Leave the images out and repeat the data exactly as given.

_Source records_:
##############################

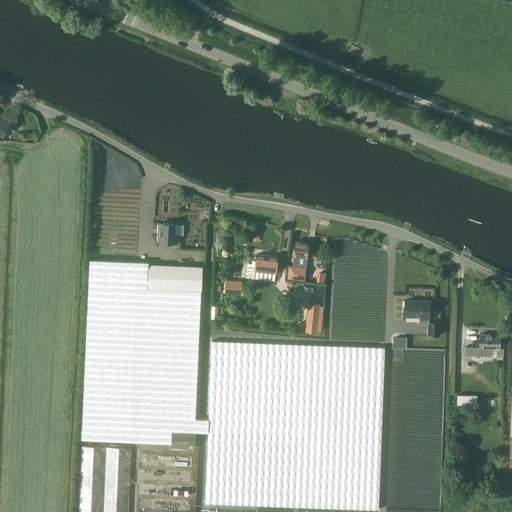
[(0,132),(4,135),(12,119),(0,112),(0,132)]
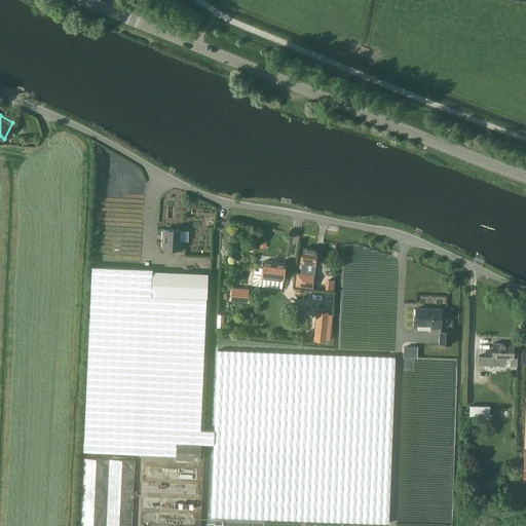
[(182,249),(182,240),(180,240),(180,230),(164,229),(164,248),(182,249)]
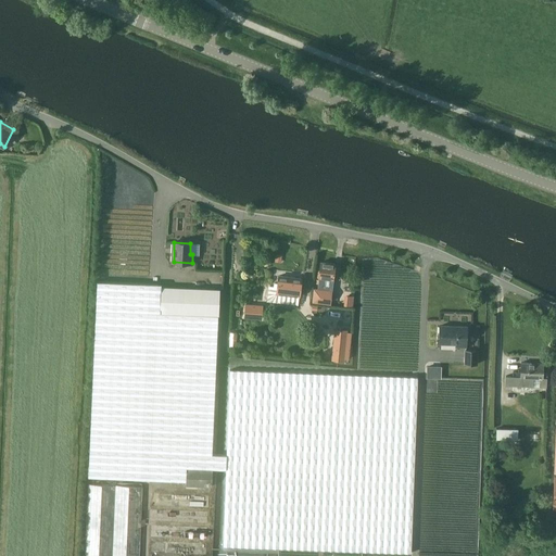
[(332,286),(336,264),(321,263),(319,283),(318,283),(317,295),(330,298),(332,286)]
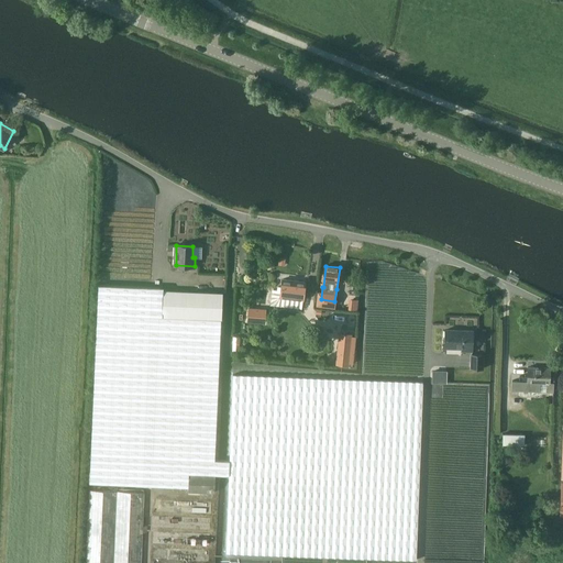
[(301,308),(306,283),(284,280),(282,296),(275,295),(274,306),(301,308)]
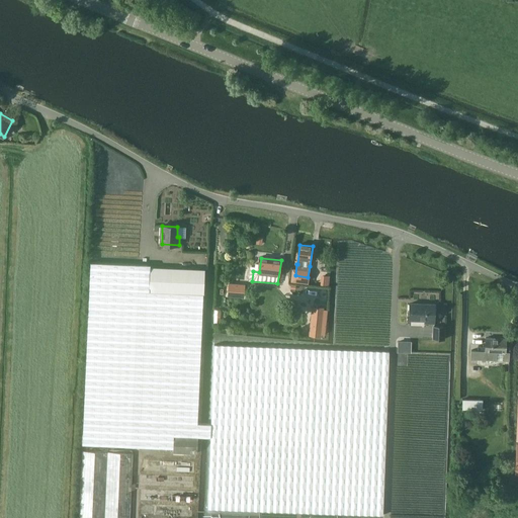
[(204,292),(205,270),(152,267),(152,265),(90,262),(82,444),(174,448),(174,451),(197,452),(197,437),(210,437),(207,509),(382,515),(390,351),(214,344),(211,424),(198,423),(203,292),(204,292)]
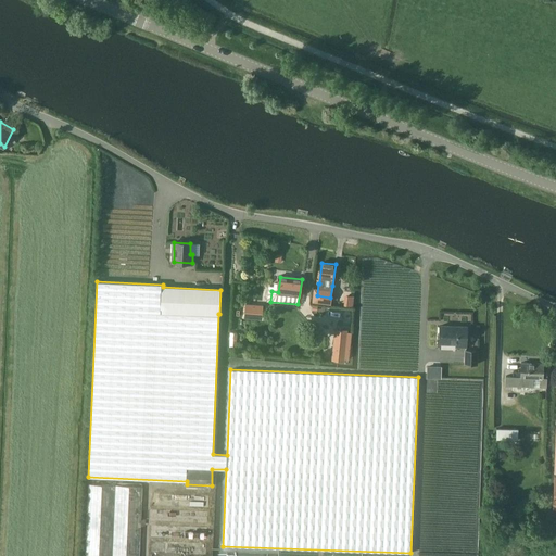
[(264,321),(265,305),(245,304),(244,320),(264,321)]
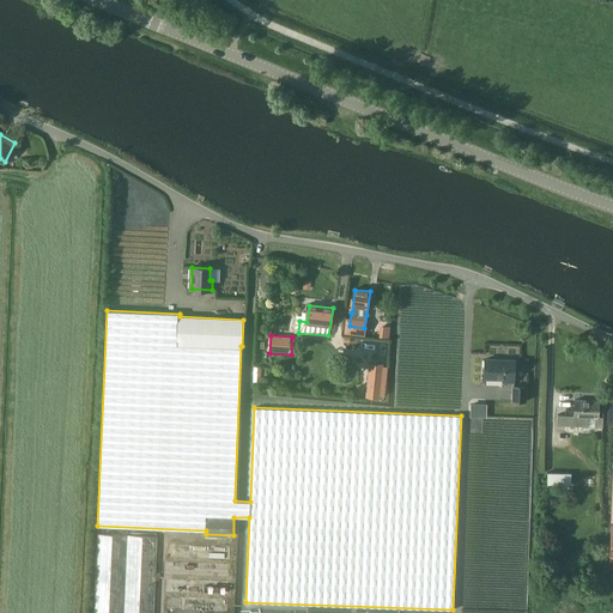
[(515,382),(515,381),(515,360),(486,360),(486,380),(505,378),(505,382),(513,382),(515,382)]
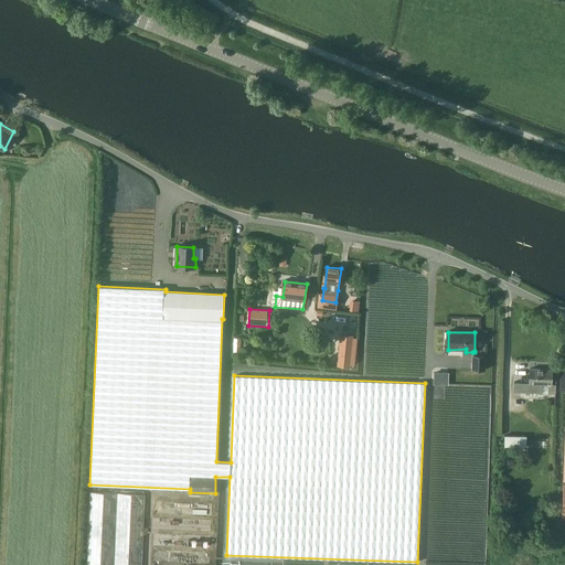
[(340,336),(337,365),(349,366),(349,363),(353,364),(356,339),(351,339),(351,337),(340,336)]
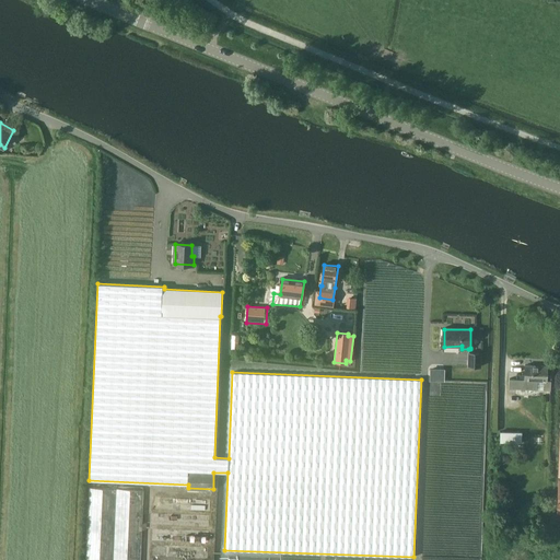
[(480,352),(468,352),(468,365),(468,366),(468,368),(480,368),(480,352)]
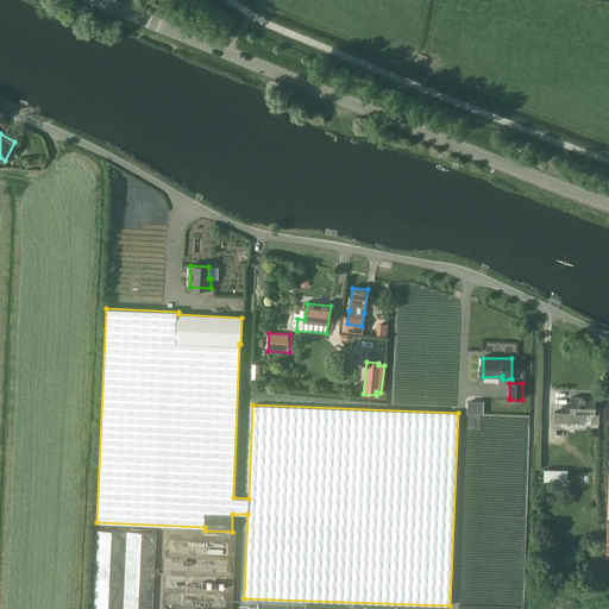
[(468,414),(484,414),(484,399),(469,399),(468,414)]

##############################

_Exercise answer_:
[(0,132),(4,135),(12,119),(0,112),(0,132)]
[(182,249),(182,240),(180,240),(180,230),(164,229),(164,248),(182,249)]
[(332,286),(336,264),(321,263),(319,283),(318,283),(317,295),(330,298),(332,286)]
[(301,308),(306,283),(284,280),(282,296),(275,295),(274,306),(301,308)]
[(204,292),(205,270),(152,267),(152,265),(90,262),(82,444),(174,448),(174,451),(197,452),(197,437),(210,437),(207,509),(382,515),(390,351),(214,344),(211,424),(198,423),(203,292),(204,292)]
[(264,321),(265,305),(245,304),(244,320),(264,321)]
[(515,382),(515,381),(515,360),(486,360),(486,380),(505,378),(505,382),(513,382),(515,382)]
[(340,336),(337,365),(349,366),(349,363),(353,364),(356,339),(351,339),(351,337),(340,336)]
[(480,352),(468,352),(468,365),(468,366),(468,368),(480,368),(480,352)]
[(468,414),(484,414),(484,399),(469,399),(468,414)]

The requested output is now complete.